● SOURCE MATERIAL:
_ _ _ _

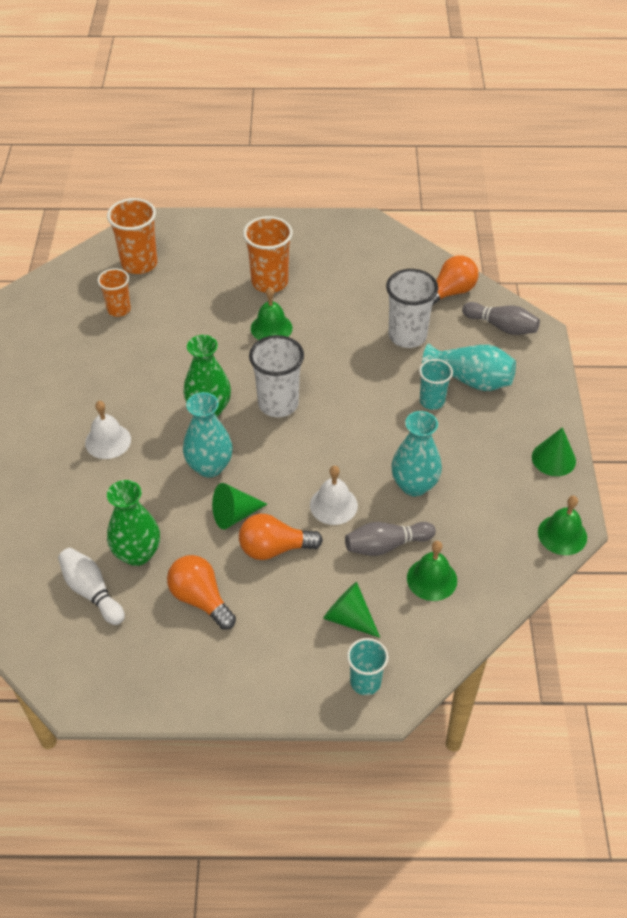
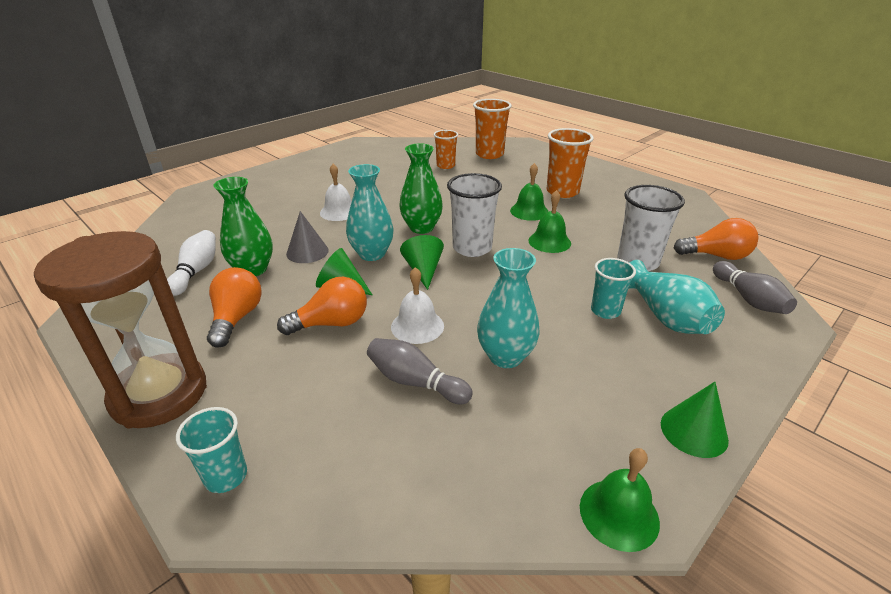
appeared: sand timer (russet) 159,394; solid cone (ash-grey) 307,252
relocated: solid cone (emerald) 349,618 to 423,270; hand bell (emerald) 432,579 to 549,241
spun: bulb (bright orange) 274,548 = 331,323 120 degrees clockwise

_ _ _ _

● WHAT NEEDS TO BE DONE:
Only lines holding the word "solid" are wanted; list them all from the material.

● FINAL ANSWER:
appeared: sand timer (russet) 159,394; solid cone (ash-grey) 307,252
relocated: solid cone (emerald) 349,618 to 423,270; hand bell (emerald) 432,579 to 549,241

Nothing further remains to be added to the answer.